### DESCRIPTION OF THE TASK
Return every line of the data below exactly, but do not include the images.

### RECORDED DATA
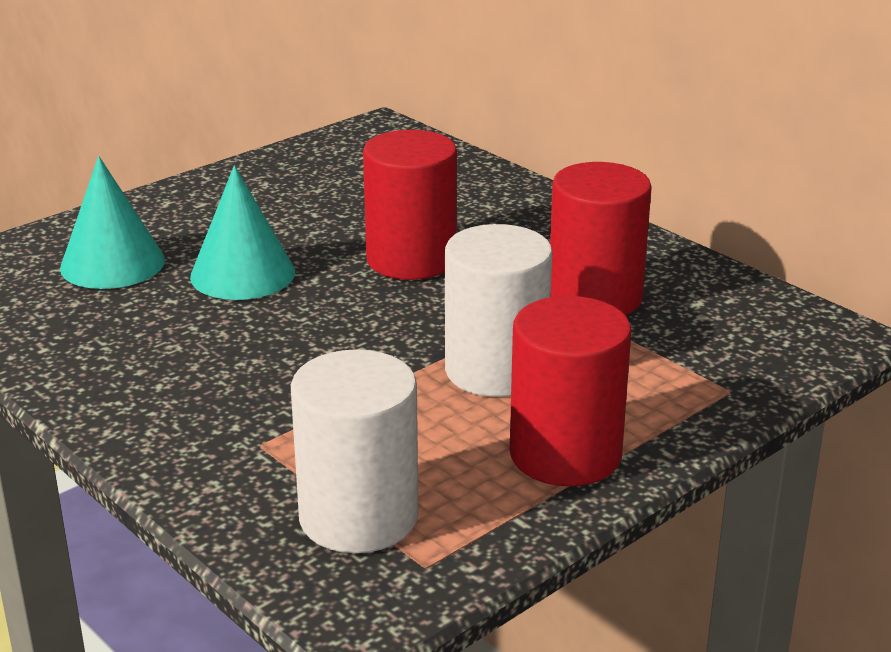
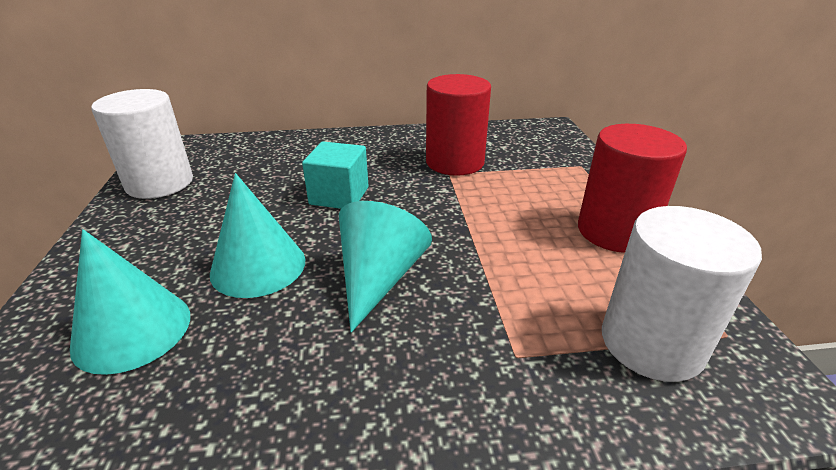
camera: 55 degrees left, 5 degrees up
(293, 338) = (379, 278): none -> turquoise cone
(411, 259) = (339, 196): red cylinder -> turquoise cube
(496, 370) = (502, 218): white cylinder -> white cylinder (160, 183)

### RESPONSE TO THIS TASK
camera: 55 degrees left, 5 degrees up
(293, 338) = (379, 278): none -> turquoise cone
(411, 259) = (339, 196): red cylinder -> turquoise cube
(496, 370) = (502, 218): white cylinder -> white cylinder (160, 183)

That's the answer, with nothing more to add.